DATA EXCERPTS:
--*--

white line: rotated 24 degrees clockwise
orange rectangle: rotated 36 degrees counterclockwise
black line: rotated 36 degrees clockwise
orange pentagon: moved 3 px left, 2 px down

--*--

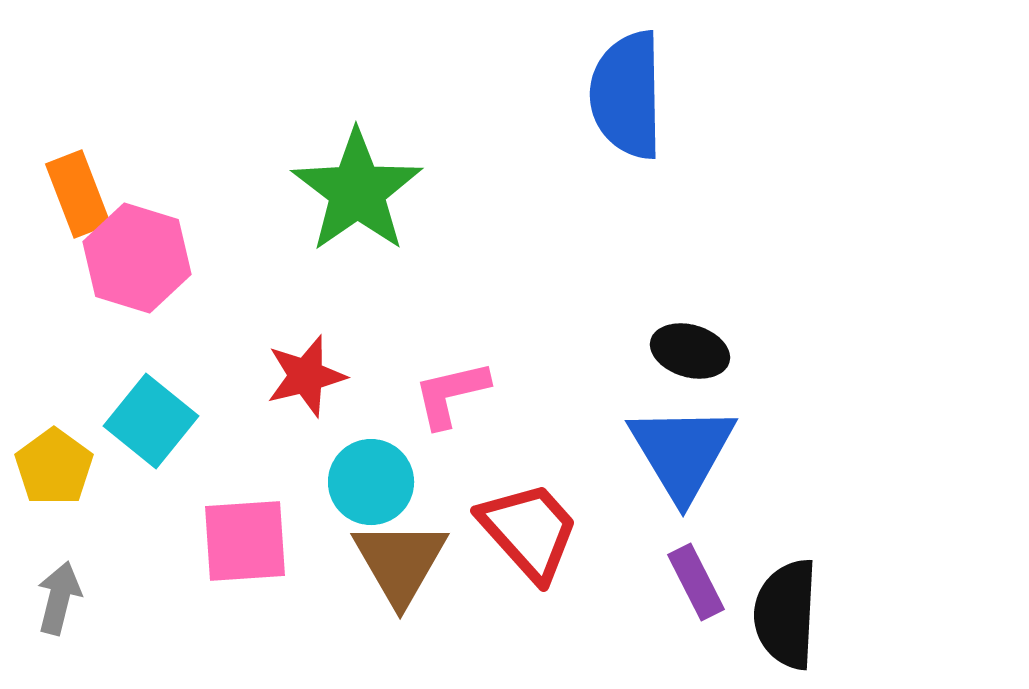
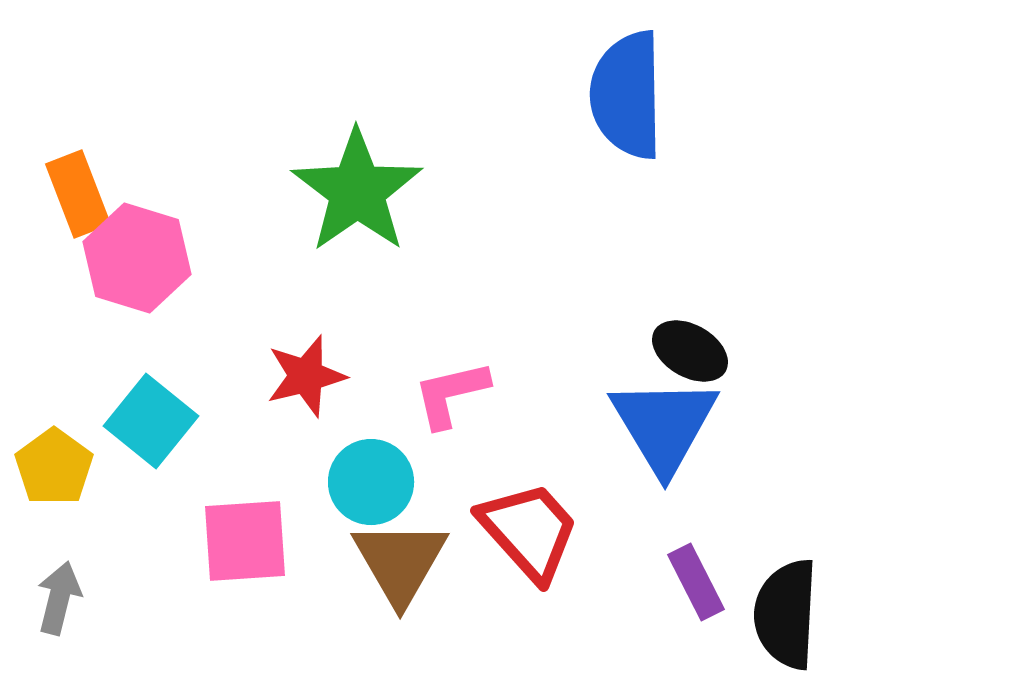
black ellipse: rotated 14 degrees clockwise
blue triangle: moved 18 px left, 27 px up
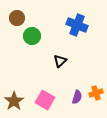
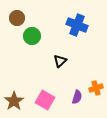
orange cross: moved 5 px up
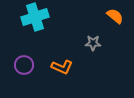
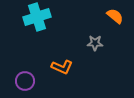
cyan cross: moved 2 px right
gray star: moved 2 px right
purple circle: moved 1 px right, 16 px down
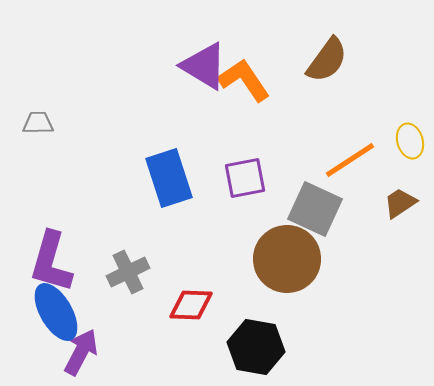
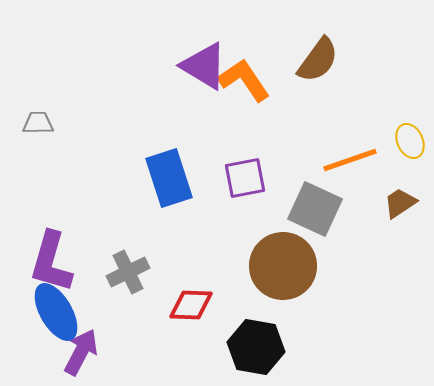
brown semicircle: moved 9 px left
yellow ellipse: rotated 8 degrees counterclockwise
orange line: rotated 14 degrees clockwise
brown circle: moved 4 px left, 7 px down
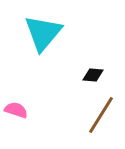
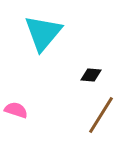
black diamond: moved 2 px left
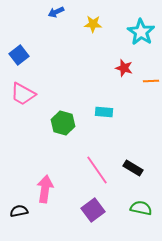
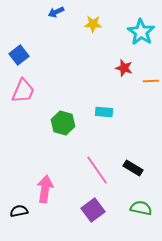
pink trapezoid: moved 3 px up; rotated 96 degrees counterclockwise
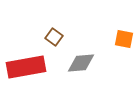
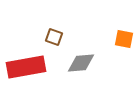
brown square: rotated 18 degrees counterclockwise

--*--

WHAT TO PRODUCE: In the data above, take the line with "black ellipse: rotated 14 degrees clockwise", the line with "brown square: rotated", and every line between, and set them down exactly without pictures.

ANSWER SECTION:
black ellipse: rotated 14 degrees clockwise
blue triangle: moved 18 px left, 27 px up
orange cross: moved 5 px up
cyan cross: moved 2 px right
gray star: moved 2 px right
purple circle: moved 1 px right, 16 px down
brown semicircle: moved 9 px left
yellow ellipse: rotated 8 degrees counterclockwise
orange line: rotated 14 degrees clockwise
brown circle: moved 4 px left, 7 px down
black diamond: moved 2 px left
pink trapezoid: moved 3 px up; rotated 96 degrees counterclockwise
brown square: rotated 18 degrees counterclockwise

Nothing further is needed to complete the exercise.